Skip the pictures and return every entry exactly as written.

── Extracted material

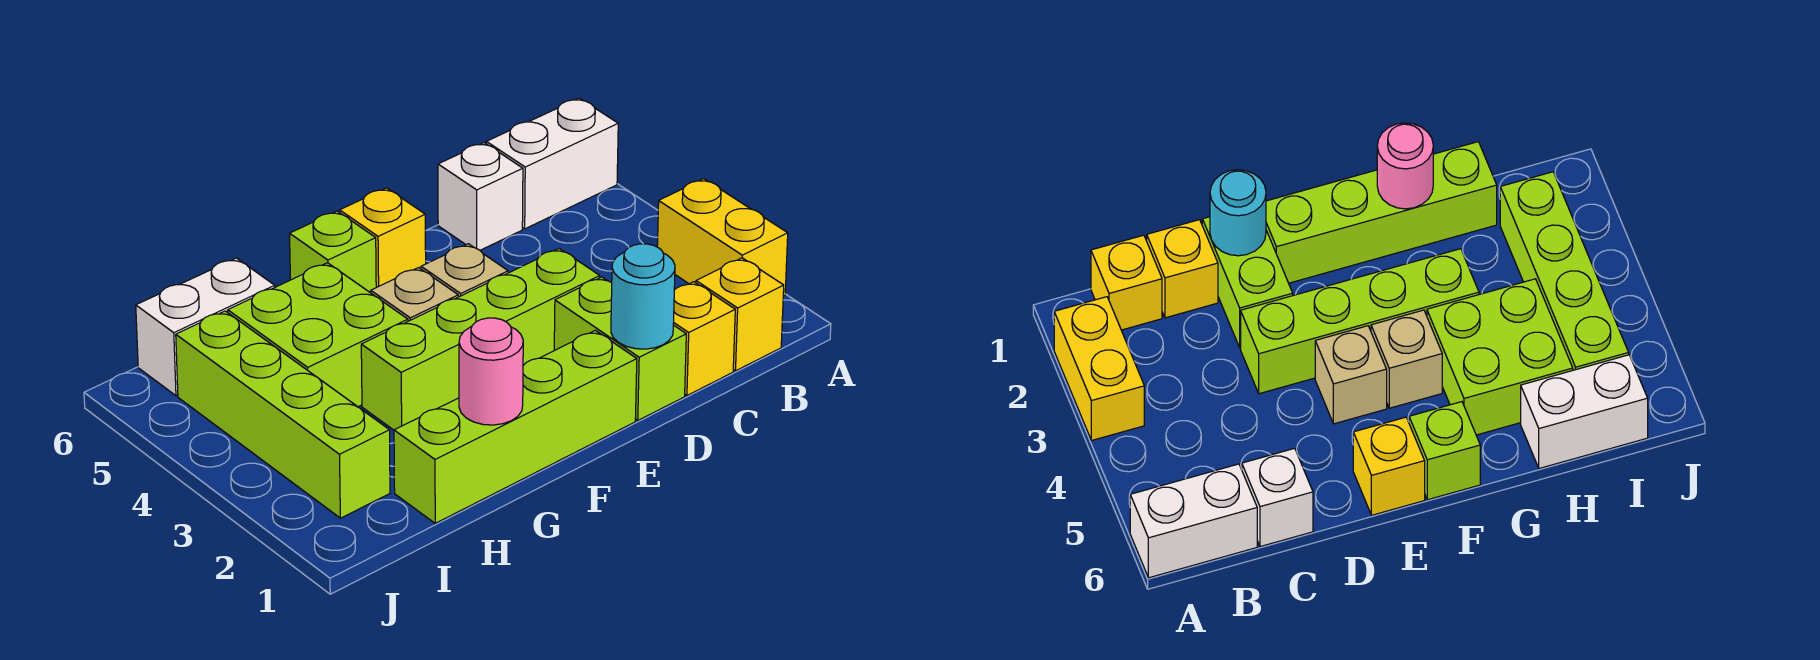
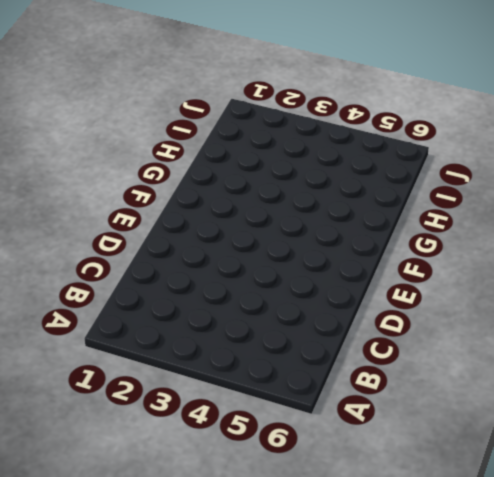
none -> yellow brick A2:A3 level 1
none -> white brick A6:B6 level 1
none -> yellow brick B1 level 1

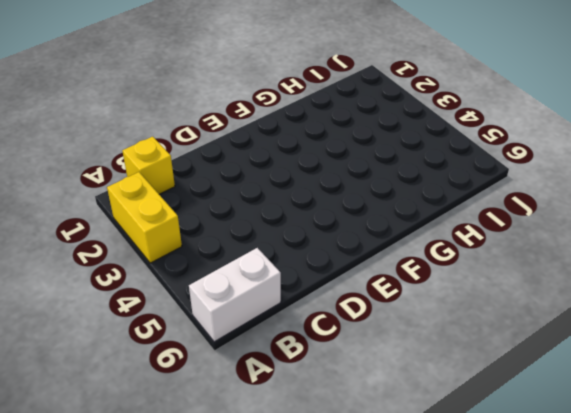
none -> yellow brick C1 level 1
none -> white brick C6 level 1
none -> lime brick D1:D2 level 1

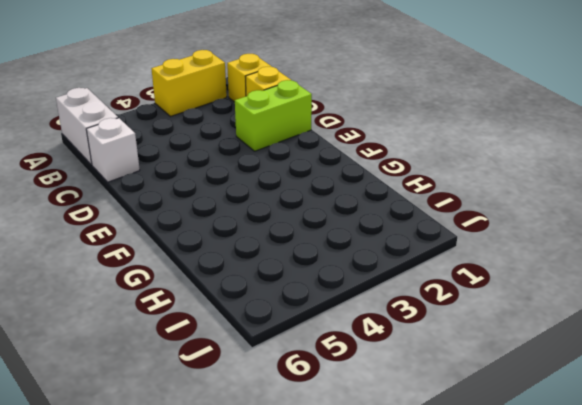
none -> lime brick D3:G3 level 1
none -> lime brick E1:H1 level 1
none -> tan brick E4 level 1

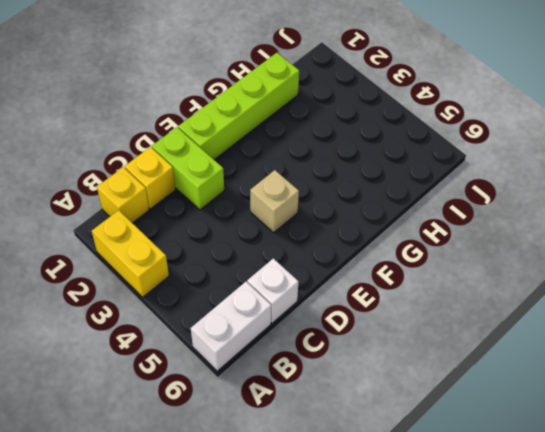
none -> lime brick D3:G3 level 1
none -> yellow brick E6 level 1
none -> tan brick F4 level 1

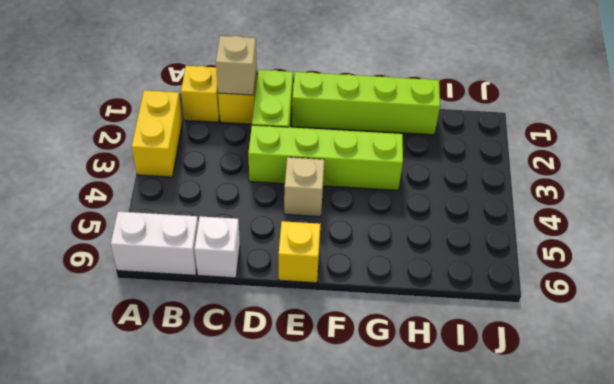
tan brick C1 level 2 -> tan brick F4 level 1
none -> lime brick F6 level 1
none -> lime brick G4:H5 level 1
none -> white brick H6:I6 level 1

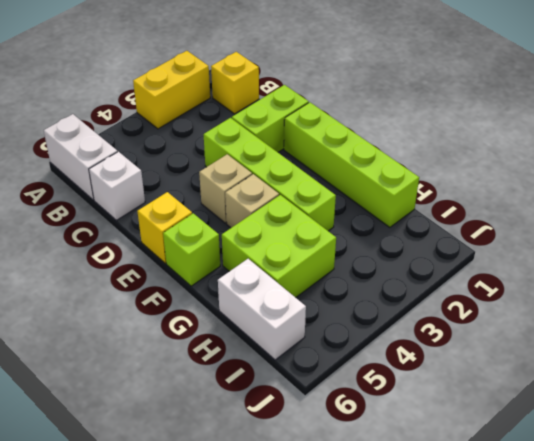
none -> yellow brick C1 level 1
none -> lime brick I2:I5 level 1
none -> cyan round brick D1 level 2

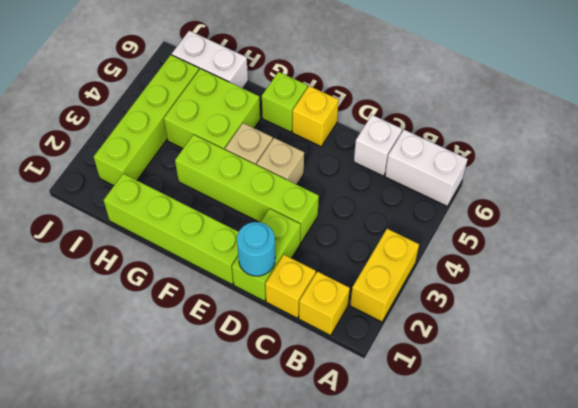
none -> pink round brick G1 level 2

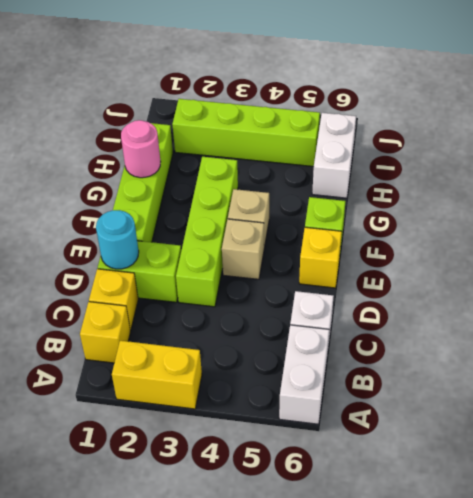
none -> lime brick G4:H5 level 1

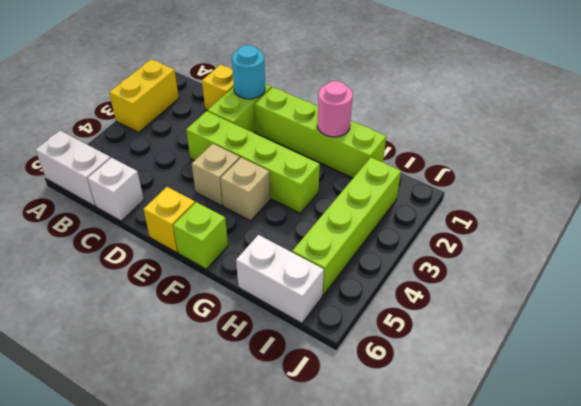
none -> yellow brick B1 level 1
none -> lime brick G4:H5 level 1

────

▶ _Exercise response_:
none -> yellow brick A2:A3 level 1
none -> white brick A6:B6 level 1
none -> yellow brick B1 level 1

none -> yellow brick C1 level 1
none -> white brick C6 level 1
none -> lime brick D1:D2 level 1

none -> lime brick D3:G3 level 1
none -> lime brick E1:H1 level 1
none -> tan brick E4 level 1

none -> lime brick D3:G3 level 1
none -> yellow brick E6 level 1
none -> tan brick F4 level 1

tan brick C1 level 2 -> tan brick F4 level 1
none -> lime brick F6 level 1
none -> lime brick G4:H5 level 1
none -> white brick H6:I6 level 1

none -> yellow brick C1 level 1
none -> lime brick I2:I5 level 1
none -> cyan round brick D1 level 2

none -> pink round brick G1 level 2

none -> lime brick G4:H5 level 1

none -> yellow brick B1 level 1
none -> lime brick G4:H5 level 1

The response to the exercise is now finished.